■ **About this task**
Wherever a line in the data below holds "purple", copy that line.

Start of Task inputs

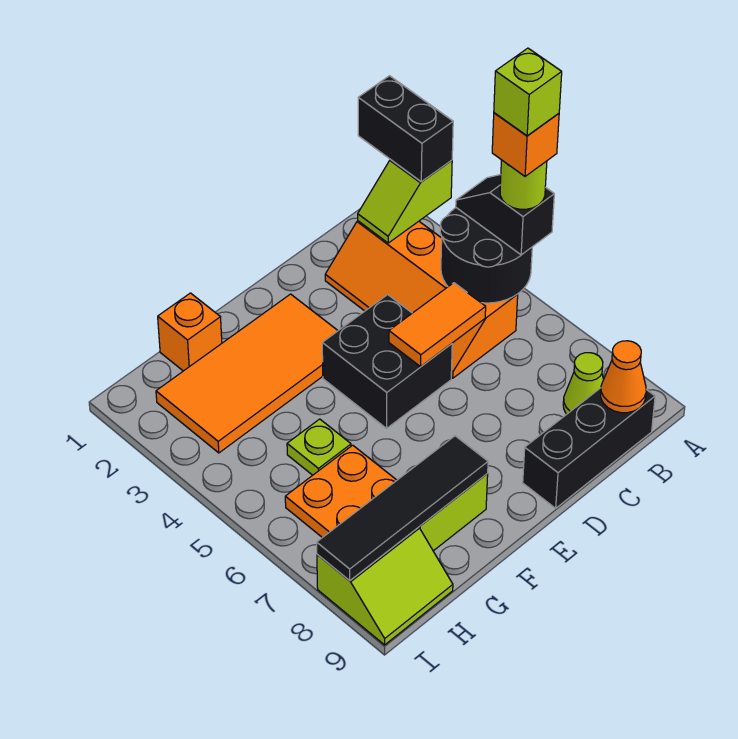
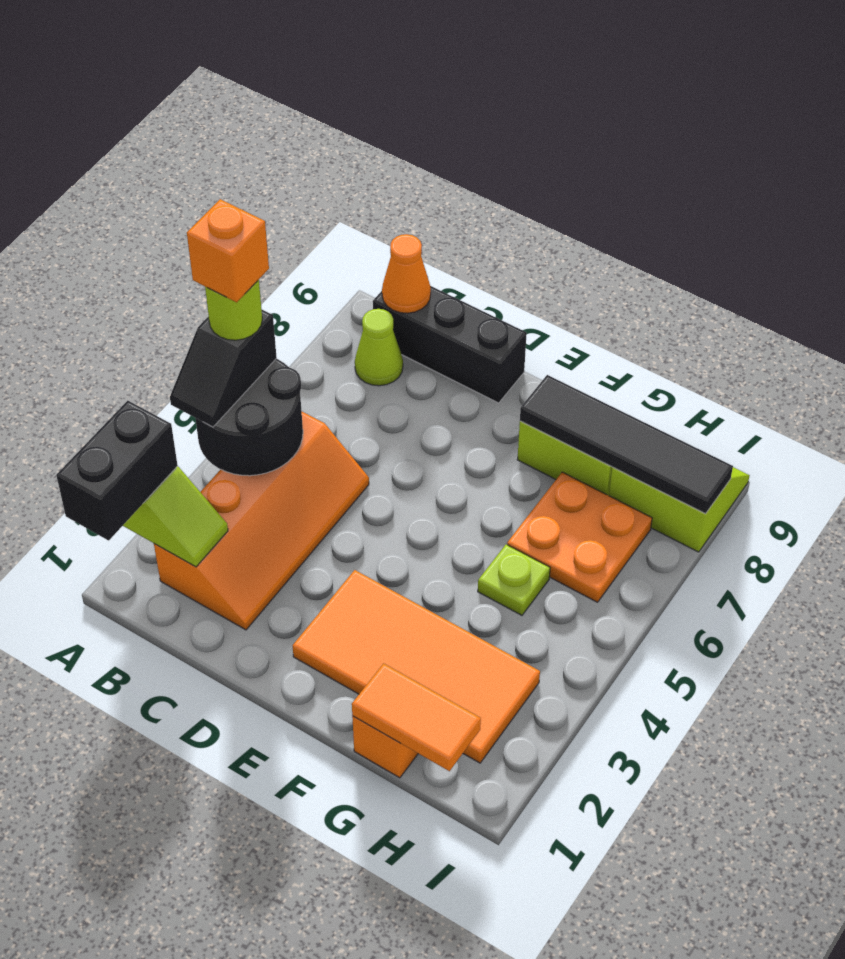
lime brick A5 level 6 -> none
orange tile C5:D5 level 2 -> orange tile G1:H1 level 2
black brick D4:E5 level 1 -> none

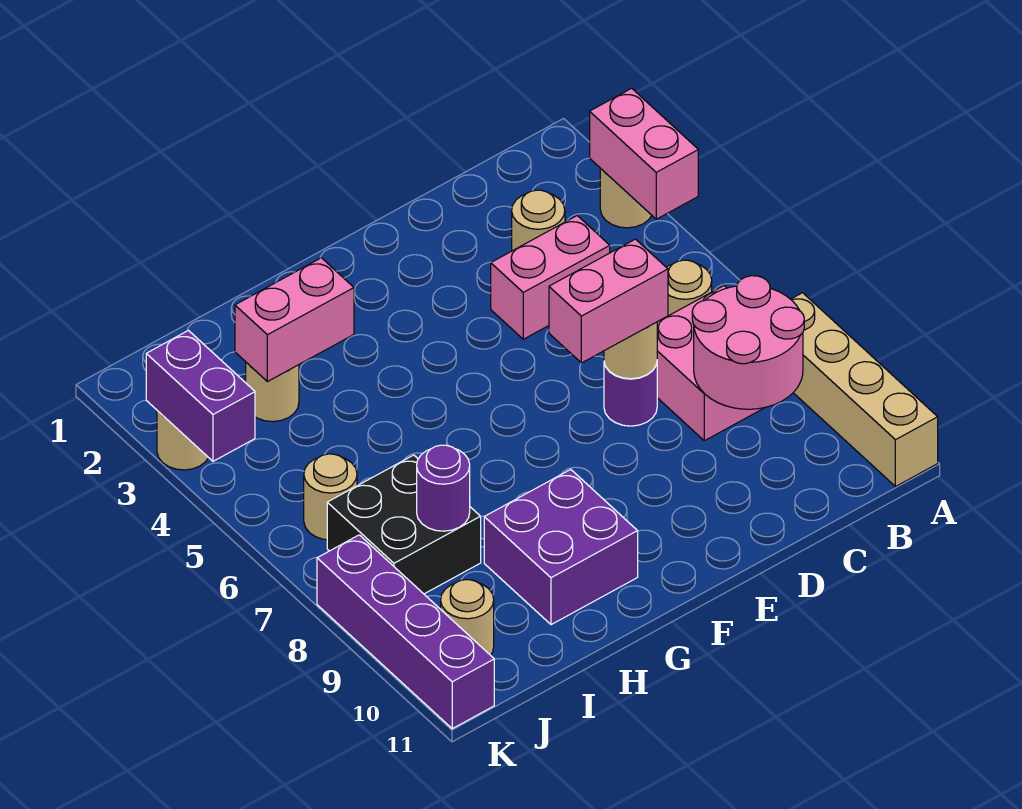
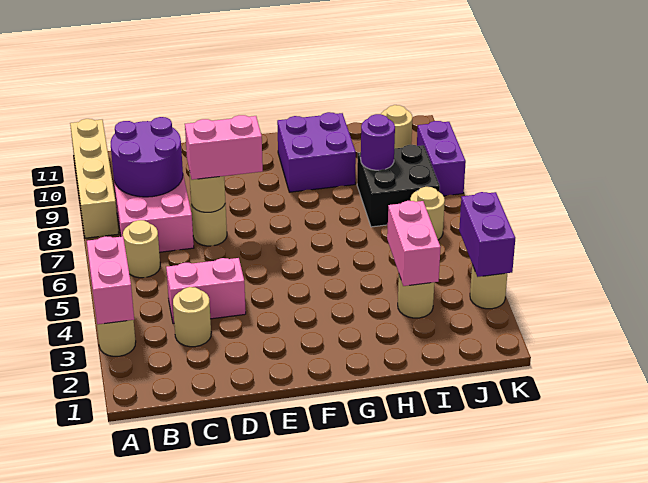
pink round brick B8:C9 level 2 -> purple round brick B8:C9 level 2
purple round brick D7 level 1 -> tan round brick D7 level 1
pink brick H3:I3 level 2 -> pink brick I3:I4 level 2
purple brick K8:K11 level 1 -> purple brick K8:K9 level 1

End of Task inputs

■ **Written response**
pink round brick B8:C9 level 2 -> purple round brick B8:C9 level 2
purple round brick D7 level 1 -> tan round brick D7 level 1
purple brick K8:K11 level 1 -> purple brick K8:K9 level 1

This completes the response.